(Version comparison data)
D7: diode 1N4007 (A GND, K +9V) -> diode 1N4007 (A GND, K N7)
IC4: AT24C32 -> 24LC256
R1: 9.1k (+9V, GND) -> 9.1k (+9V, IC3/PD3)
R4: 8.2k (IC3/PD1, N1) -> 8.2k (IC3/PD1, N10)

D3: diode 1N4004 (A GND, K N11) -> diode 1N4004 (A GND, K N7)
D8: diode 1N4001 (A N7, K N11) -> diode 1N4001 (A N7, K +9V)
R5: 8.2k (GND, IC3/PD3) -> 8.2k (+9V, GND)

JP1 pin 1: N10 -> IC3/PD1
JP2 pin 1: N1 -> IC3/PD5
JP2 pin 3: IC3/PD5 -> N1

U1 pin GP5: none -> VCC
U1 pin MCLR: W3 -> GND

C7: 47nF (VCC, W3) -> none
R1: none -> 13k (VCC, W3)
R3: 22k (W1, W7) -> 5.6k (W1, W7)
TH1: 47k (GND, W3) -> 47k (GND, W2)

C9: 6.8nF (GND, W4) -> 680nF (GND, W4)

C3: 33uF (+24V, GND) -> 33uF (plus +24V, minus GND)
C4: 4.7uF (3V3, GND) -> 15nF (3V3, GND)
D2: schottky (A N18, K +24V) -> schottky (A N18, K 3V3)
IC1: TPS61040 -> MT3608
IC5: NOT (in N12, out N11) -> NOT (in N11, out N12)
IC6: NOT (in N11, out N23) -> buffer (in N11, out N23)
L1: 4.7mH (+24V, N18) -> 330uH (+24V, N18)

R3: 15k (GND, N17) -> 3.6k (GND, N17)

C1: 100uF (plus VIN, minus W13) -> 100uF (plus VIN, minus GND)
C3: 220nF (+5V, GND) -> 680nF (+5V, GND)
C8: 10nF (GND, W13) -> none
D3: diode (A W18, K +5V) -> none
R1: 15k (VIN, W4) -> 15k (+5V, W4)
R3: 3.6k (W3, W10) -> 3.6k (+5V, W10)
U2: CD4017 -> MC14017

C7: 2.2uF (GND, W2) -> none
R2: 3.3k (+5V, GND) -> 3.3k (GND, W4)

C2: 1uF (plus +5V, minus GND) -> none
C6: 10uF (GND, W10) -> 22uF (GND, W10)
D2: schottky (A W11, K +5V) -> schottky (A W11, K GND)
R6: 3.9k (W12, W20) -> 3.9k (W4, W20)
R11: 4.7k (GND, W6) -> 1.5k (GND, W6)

* What the exercise asks: Quote verbatim the line containing "D2: schottky (A W11, K" and every line after it through the end of the records above.

* Task output:
D2: schottky (A W11, K +5V) -> schottky (A W11, K GND)
R6: 3.9k (W12, W20) -> 3.9k (W4, W20)
R11: 4.7k (GND, W6) -> 1.5k (GND, W6)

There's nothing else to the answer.